• _YOUR TASK_
The result should be an exact copy of the data, free of pictures.

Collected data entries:
━━━

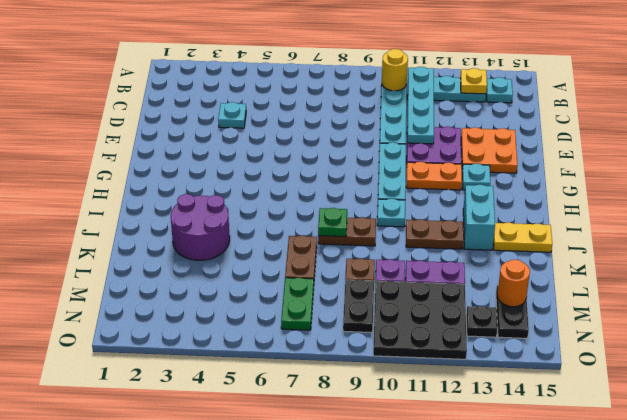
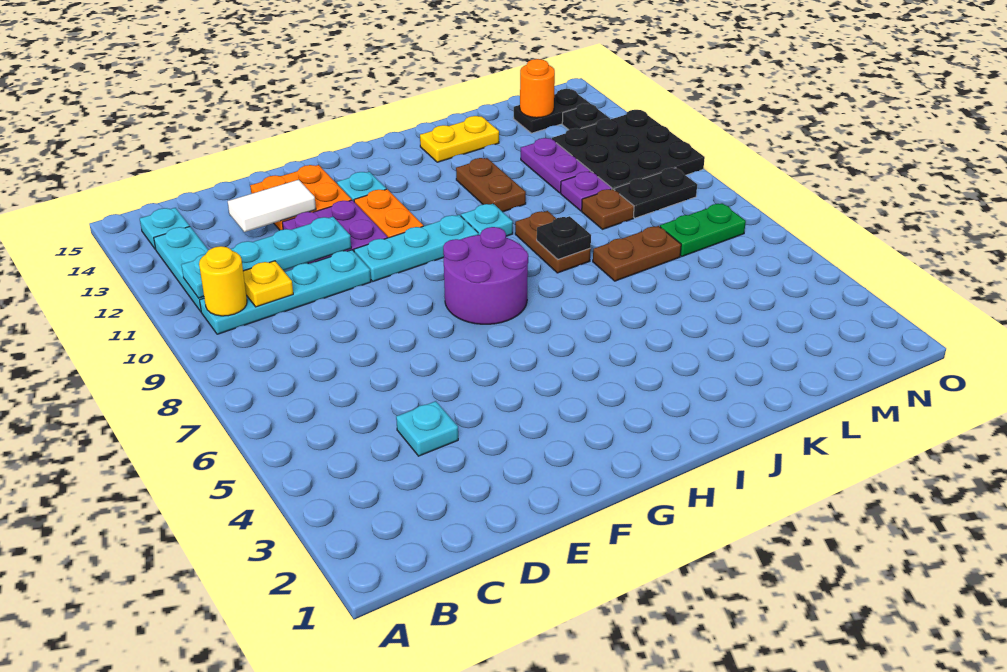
yellow plate B13 level 2 -> yellow plate C10 level 2
none -> white tile D13:E13 level 2
cyan brick I13:J13 level 1 -> none
purple round brick J3:K4 level 1 -> purple round brick G7:H8 level 1
green plate J8 level 2 -> black plate J8 level 2
yellow plate J14:J15 level 1 -> yellow plate J14:K14 level 1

━━━

• _SOLUTION_
yellow plate B13 level 2 -> yellow plate C10 level 2
none -> white tile D13:E13 level 2
cyan brick I13:J13 level 1 -> none
purple round brick J3:K4 level 1 -> purple round brick G7:H8 level 1
green plate J8 level 2 -> black plate J8 level 2
yellow plate J14:J15 level 1 -> yellow plate J14:K14 level 1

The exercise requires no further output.